▶ [DATA TO PROCESS]:
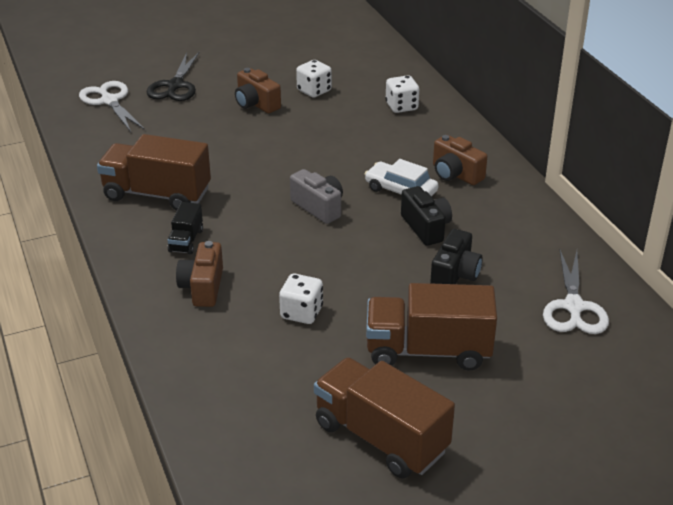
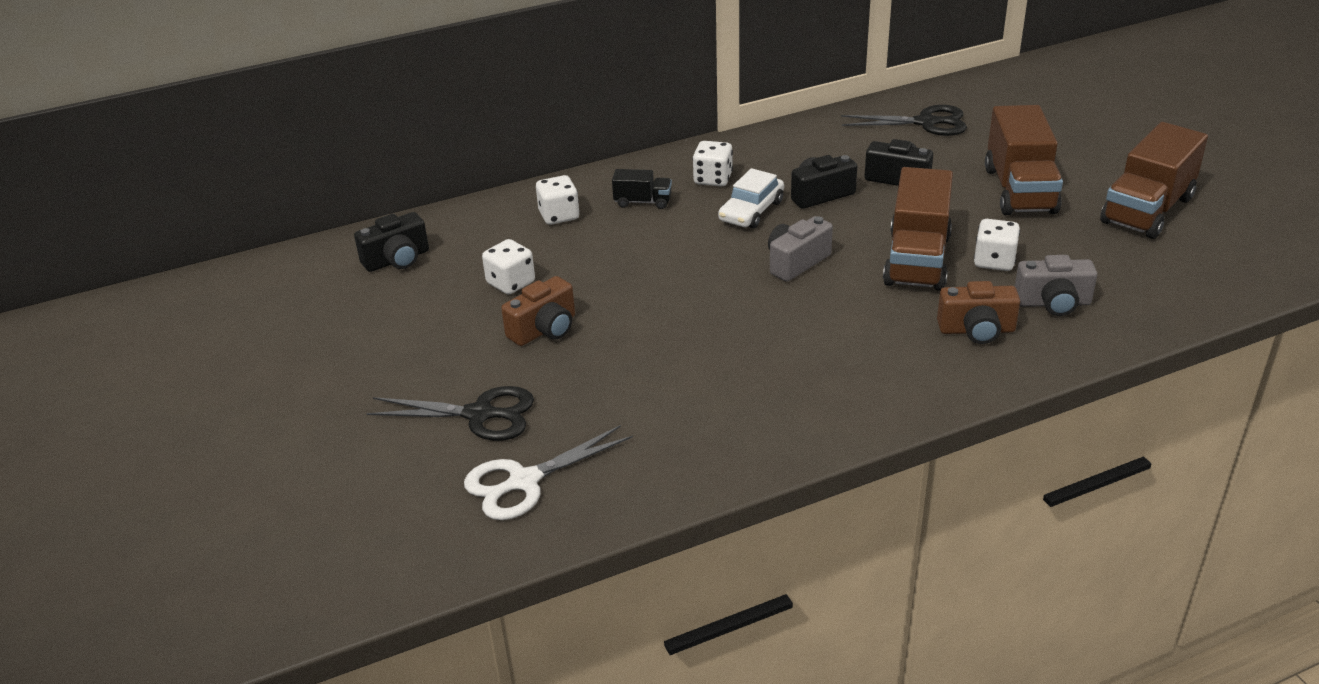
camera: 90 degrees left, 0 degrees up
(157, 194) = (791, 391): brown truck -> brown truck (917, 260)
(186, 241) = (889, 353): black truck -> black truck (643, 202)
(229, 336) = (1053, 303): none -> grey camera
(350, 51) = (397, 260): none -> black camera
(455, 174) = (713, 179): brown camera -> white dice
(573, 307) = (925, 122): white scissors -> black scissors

▶ [ACTIVITY]:
Emit verbatim the lines running from the one with "(350, 51) = (397, 260): none -> black camera" through the last line of the data, both endpoints inclusive.

▶ [PROBLEM SOLUTION]:
(350, 51) = (397, 260): none -> black camera
(455, 174) = (713, 179): brown camera -> white dice
(573, 307) = (925, 122): white scissors -> black scissors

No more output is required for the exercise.